When you copy the data that follows, reproduce every word exactly and leave out the images.

## RECORDS SUPPLIED
◇ ◇ ◇ ◇ ◇

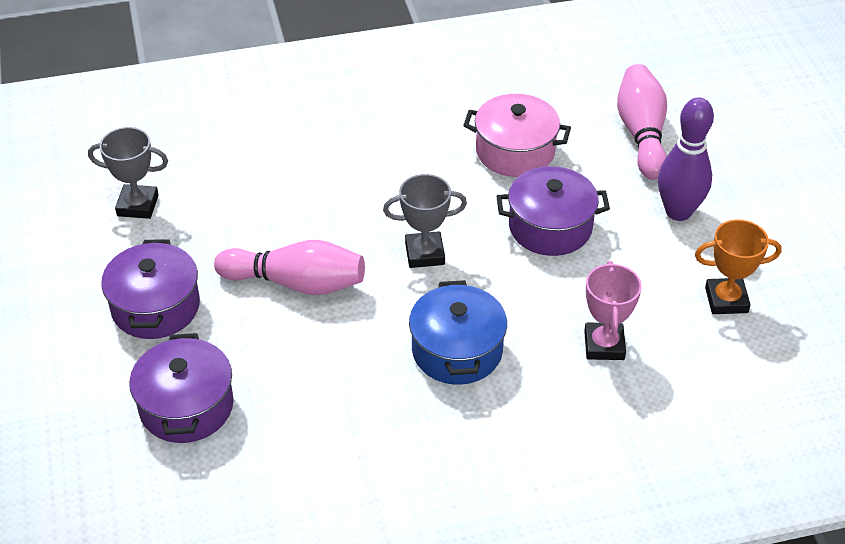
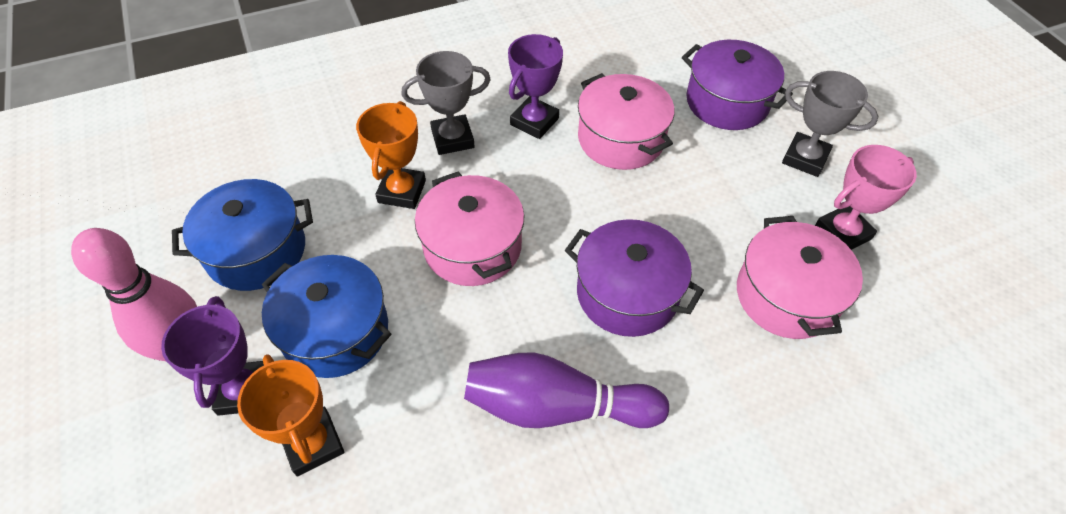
blue pot: 1 -> 2
orange trophy: 1 -> 2
pink bowling pin: 2 -> 1
pink pot: 1 -> 3
purple pot: 3 -> 2
purple trophy: 0 -> 2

◇ ◇ ◇ ◇ ◇

## FINISHED EXERCISE
blue pot: 1 -> 2
orange trophy: 1 -> 2
pink bowling pin: 2 -> 1
pink pot: 1 -> 3
purple pot: 3 -> 2
purple trophy: 0 -> 2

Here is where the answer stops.